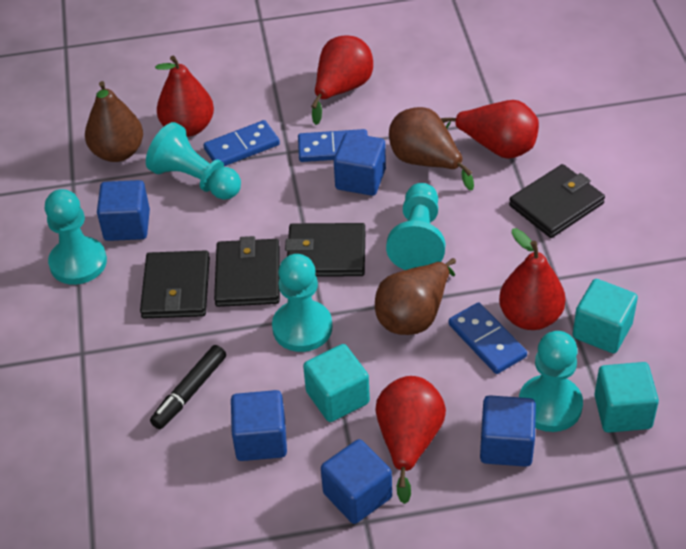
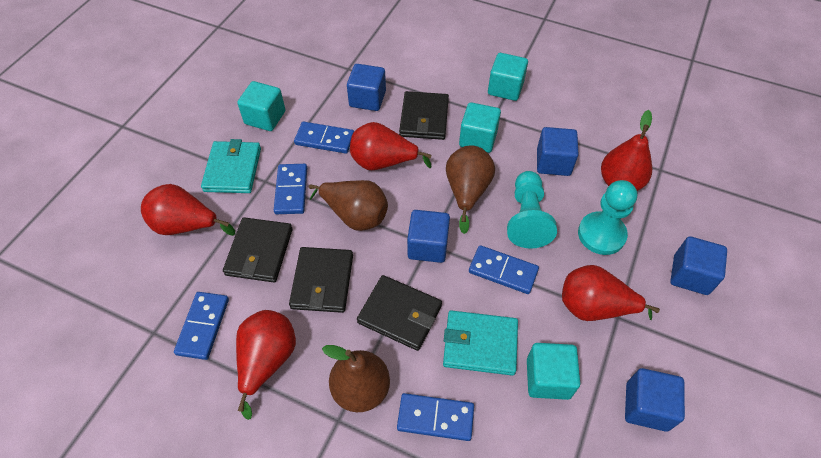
black marker: 1 -> 0
blue domino: 3 -> 5
turquoise cube: 3 -> 4
turquoise pawn: 5 -> 2
turquoise wallet: 0 -> 2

» **To do**
Copy every line that contains "turquoise" from the listing above.

» **Final answer**
turquoise cube: 3 -> 4
turquoise pawn: 5 -> 2
turquoise wallet: 0 -> 2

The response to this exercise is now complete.